Excerpted data>
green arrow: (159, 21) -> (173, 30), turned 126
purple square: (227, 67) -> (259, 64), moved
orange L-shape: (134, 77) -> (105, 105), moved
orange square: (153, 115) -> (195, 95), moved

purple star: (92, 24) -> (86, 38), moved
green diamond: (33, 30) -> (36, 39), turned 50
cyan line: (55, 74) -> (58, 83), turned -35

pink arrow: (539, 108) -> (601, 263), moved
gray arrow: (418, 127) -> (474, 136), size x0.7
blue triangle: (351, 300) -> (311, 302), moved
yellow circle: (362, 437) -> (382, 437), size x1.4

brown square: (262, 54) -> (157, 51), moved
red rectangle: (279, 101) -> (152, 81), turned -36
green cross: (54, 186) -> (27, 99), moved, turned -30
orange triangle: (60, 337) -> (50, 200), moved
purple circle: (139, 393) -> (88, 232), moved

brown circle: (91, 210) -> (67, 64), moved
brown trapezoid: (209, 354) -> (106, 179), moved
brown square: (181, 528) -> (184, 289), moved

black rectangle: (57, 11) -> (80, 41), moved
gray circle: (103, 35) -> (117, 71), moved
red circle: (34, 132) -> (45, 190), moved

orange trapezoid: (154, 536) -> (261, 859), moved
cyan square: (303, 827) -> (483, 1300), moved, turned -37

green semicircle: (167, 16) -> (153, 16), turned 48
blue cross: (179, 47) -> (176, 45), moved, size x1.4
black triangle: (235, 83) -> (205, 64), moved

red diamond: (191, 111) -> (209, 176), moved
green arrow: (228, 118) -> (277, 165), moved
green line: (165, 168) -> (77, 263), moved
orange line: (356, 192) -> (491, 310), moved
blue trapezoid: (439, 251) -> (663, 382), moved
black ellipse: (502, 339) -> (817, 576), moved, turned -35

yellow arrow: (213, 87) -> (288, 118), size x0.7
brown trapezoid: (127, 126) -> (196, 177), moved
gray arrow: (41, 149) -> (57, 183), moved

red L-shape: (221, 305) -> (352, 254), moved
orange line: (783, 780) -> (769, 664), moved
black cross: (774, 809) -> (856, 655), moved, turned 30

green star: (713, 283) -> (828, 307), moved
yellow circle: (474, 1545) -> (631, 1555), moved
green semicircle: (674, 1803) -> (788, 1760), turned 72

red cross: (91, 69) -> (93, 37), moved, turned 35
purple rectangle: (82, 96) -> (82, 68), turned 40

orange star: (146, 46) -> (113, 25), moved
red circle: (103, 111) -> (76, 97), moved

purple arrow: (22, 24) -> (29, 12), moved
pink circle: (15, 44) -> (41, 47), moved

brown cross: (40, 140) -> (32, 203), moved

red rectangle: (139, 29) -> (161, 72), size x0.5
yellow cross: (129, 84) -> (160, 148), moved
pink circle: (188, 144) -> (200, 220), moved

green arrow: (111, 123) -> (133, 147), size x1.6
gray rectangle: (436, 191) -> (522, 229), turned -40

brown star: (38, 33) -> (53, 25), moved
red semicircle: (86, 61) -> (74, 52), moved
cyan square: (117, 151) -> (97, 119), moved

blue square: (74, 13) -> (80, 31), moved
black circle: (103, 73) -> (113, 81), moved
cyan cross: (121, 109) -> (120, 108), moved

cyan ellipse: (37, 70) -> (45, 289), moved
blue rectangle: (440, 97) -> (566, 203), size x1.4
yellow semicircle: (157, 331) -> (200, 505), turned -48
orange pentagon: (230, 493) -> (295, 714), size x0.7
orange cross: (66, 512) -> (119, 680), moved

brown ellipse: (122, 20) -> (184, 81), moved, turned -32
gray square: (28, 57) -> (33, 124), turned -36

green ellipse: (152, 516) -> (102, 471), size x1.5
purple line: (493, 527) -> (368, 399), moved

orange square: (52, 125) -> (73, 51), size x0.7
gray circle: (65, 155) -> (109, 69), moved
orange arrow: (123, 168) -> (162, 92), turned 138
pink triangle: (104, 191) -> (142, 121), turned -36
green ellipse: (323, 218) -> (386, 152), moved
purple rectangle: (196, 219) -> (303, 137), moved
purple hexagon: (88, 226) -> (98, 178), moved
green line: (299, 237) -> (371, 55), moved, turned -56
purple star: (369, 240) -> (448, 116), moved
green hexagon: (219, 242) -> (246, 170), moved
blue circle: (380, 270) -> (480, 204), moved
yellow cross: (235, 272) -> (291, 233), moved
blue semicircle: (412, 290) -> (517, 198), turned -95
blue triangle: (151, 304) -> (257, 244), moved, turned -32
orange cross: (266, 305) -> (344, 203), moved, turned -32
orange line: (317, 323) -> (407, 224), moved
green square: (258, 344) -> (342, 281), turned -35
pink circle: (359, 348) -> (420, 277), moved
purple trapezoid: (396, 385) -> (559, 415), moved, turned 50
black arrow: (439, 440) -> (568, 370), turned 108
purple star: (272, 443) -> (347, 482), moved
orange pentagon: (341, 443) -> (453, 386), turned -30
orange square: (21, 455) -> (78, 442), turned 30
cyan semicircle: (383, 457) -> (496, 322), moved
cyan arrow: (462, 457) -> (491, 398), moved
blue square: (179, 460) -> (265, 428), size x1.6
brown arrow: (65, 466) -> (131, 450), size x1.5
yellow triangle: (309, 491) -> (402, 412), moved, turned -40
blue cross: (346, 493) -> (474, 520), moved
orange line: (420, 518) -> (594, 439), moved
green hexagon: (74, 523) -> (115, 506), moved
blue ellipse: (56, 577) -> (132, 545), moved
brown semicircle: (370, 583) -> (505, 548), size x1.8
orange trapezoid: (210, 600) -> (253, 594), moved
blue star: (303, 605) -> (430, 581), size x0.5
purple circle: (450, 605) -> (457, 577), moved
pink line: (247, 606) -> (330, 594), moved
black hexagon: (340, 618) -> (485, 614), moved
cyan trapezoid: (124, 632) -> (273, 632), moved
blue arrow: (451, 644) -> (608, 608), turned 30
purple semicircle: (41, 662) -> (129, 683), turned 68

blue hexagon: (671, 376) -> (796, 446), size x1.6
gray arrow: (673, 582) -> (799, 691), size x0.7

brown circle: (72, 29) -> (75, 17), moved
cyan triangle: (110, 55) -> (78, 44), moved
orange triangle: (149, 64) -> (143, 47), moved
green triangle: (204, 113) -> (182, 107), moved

Work required> Go through the records above and return each line in which the word "triangle" occurs.

Answer area>
blue triangle: (351, 300) -> (311, 302), moved
orange triangle: (60, 337) -> (50, 200), moved
black triangle: (235, 83) -> (205, 64), moved
pink triangle: (104, 191) -> (142, 121), turned -36
blue triangle: (151, 304) -> (257, 244), moved, turned -32
yellow triangle: (309, 491) -> (402, 412), moved, turned -40
cyan triangle: (110, 55) -> (78, 44), moved
orange triangle: (149, 64) -> (143, 47), moved
green triangle: (204, 113) -> (182, 107), moved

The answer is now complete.